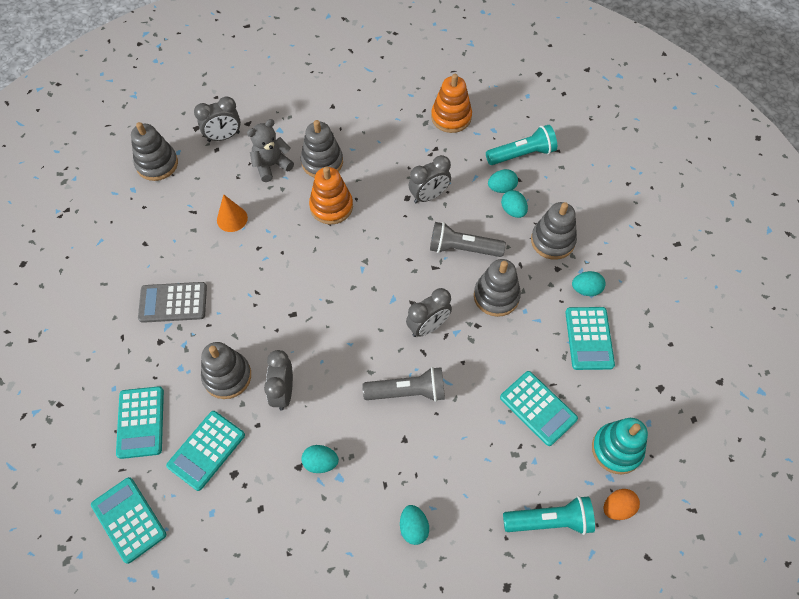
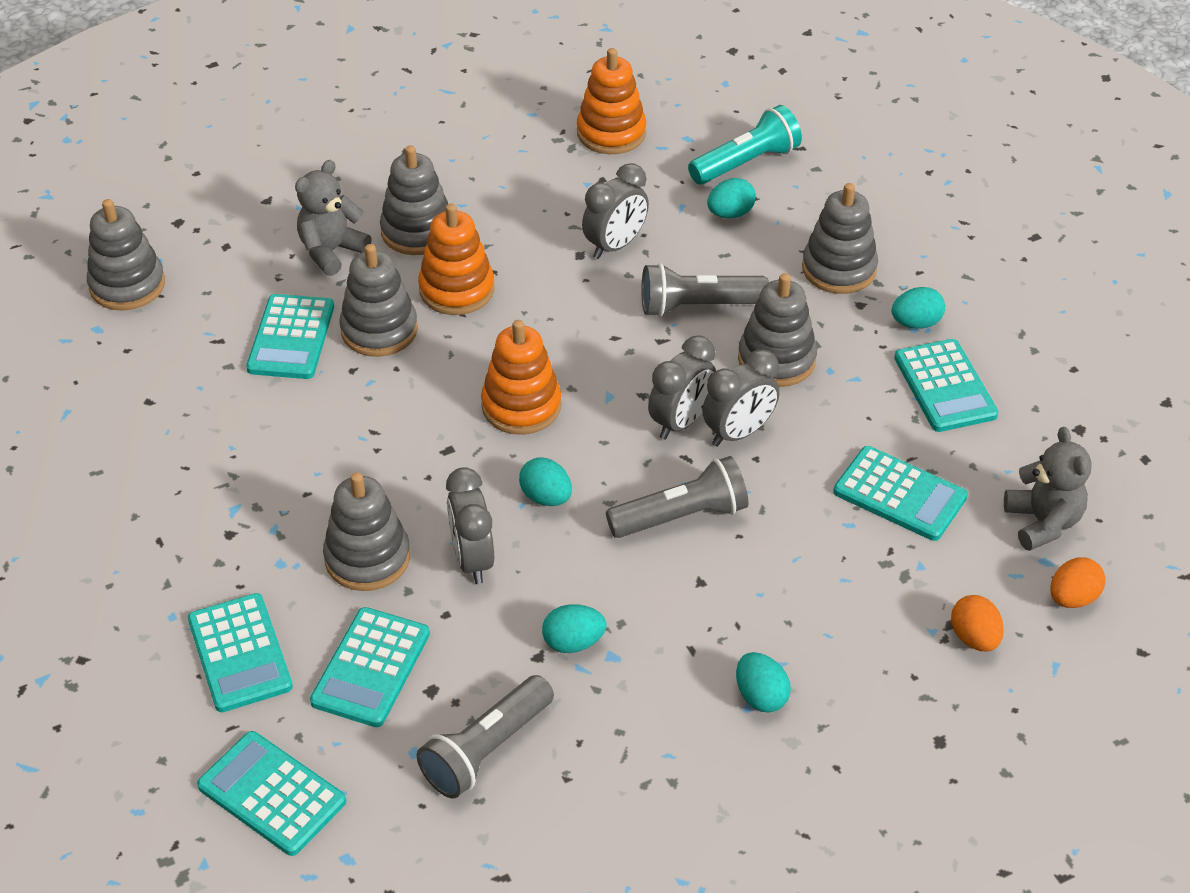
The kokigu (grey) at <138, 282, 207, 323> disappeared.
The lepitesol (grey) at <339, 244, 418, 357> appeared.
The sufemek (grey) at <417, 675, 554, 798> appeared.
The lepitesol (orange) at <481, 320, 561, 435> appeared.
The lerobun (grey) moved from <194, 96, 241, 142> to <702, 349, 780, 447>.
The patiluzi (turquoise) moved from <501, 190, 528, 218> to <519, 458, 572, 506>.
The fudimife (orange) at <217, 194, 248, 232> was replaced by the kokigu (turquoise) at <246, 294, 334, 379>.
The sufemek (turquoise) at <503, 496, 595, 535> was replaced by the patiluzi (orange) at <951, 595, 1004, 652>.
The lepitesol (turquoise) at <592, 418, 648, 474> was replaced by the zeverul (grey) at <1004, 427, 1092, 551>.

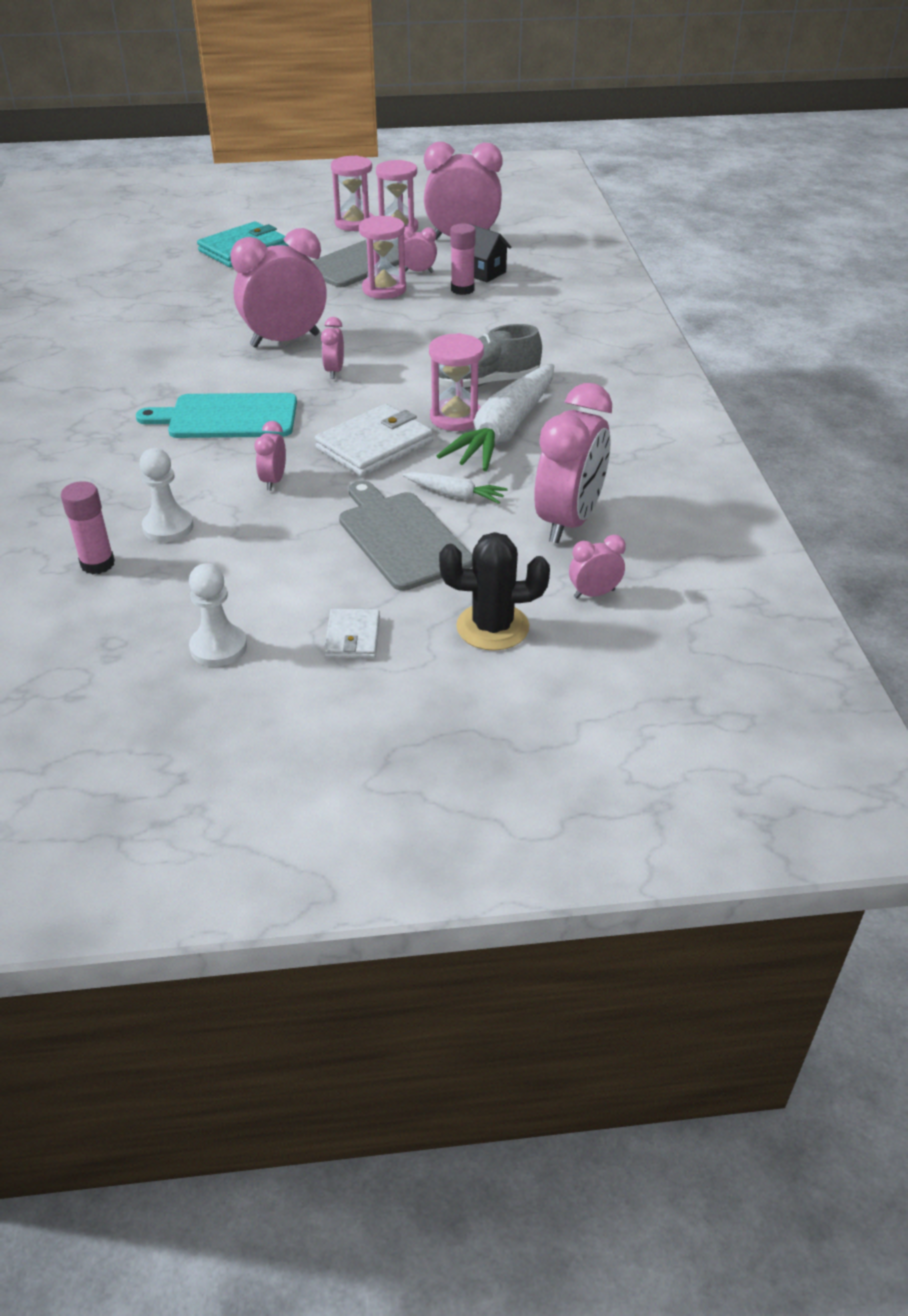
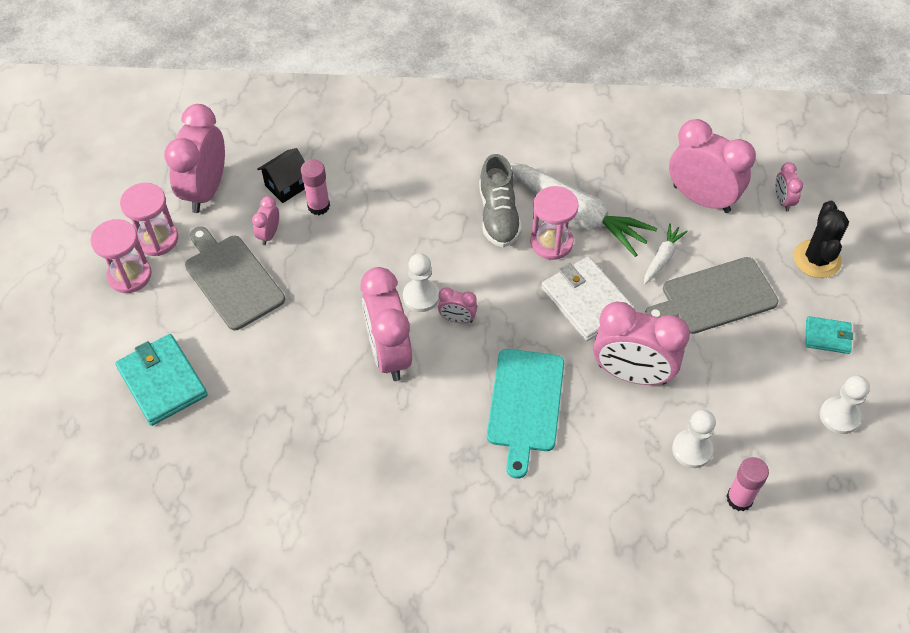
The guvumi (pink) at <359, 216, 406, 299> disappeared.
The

◆ ◆ ◆ ◆ ◆

About this task:
Copy exactly, and copy nothing else: the lines from the one containing "The lepitesol (turquoise)" through the end of the data, both ends included, with pictures left out.

Response:
The lepitesol (turquoise) at <592, 418, 648, 474> was replaced by the zeverul (grey) at <1004, 427, 1092, 551>.

The guvumi (pink) at <359, 216, 406, 299> disappeared.
The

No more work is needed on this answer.